=== EXERCISE DATA ===

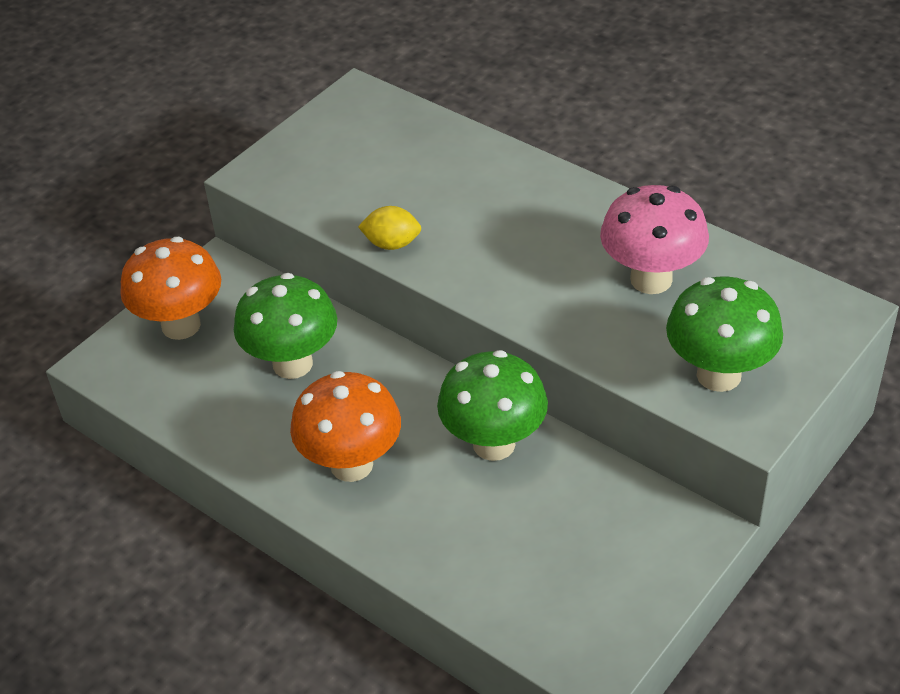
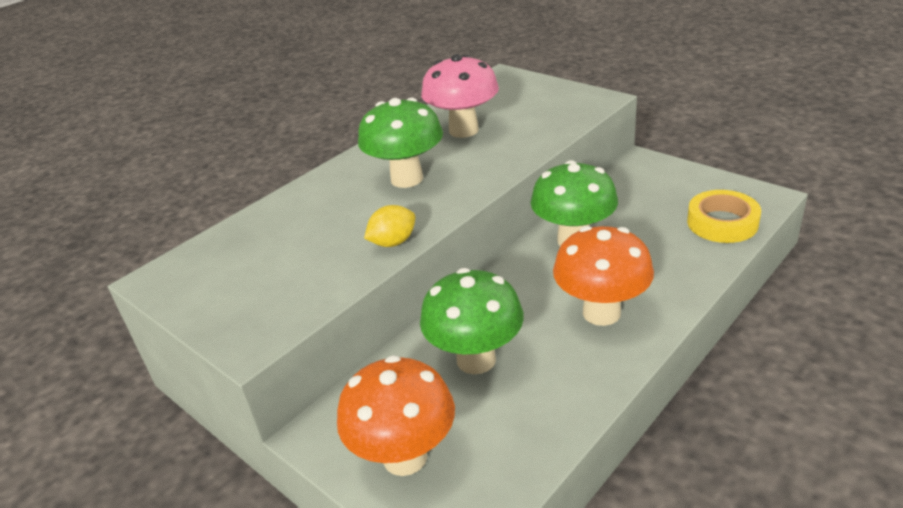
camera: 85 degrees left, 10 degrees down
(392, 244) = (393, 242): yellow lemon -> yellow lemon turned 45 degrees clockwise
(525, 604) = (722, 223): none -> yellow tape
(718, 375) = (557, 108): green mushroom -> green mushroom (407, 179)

===

EXERCISE | From the material above, copy out every line bearing the string "degrees".

SOLUTION FOR THIS TASK |
camera: 85 degrees left, 10 degrees down
(392, 244) = (393, 242): yellow lemon -> yellow lemon turned 45 degrees clockwise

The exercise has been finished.